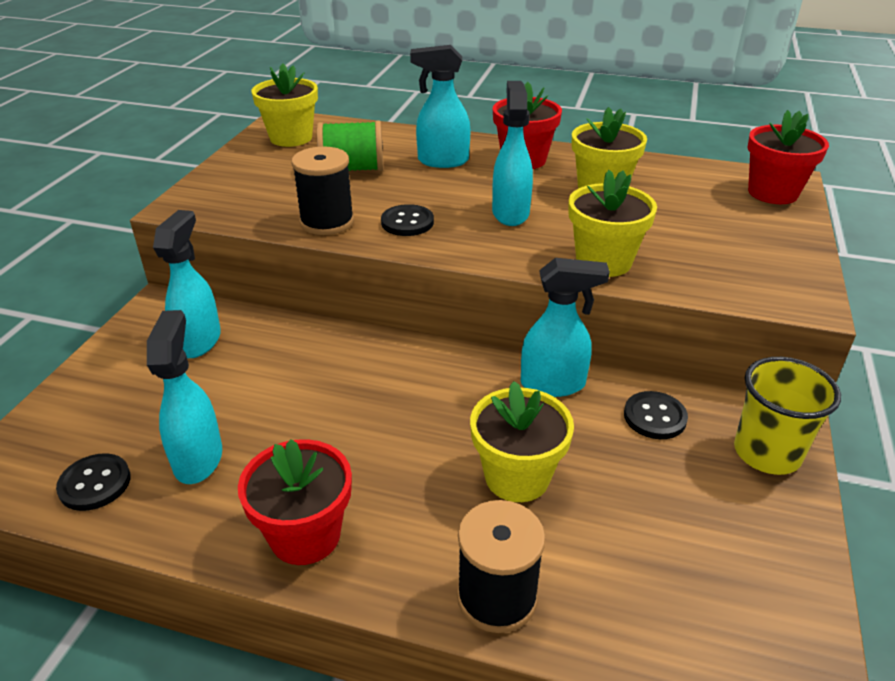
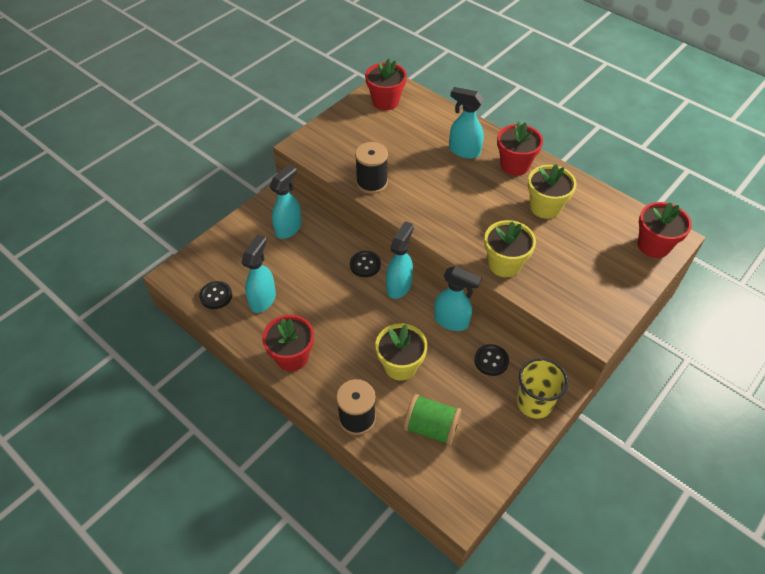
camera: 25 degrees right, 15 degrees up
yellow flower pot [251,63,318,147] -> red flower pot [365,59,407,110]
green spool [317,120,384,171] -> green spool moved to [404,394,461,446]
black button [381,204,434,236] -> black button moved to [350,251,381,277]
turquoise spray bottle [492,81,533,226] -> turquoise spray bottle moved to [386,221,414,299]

━━━━━━

TRY IT ->
Among the lines above, find those containing the word "moved" and copy each.

SOLUTION TO THIS PROBLEM ->
green spool [317,120,384,171] -> green spool moved to [404,394,461,446]
black button [381,204,434,236] -> black button moved to [350,251,381,277]
turquoise spray bottle [492,81,533,226] -> turquoise spray bottle moved to [386,221,414,299]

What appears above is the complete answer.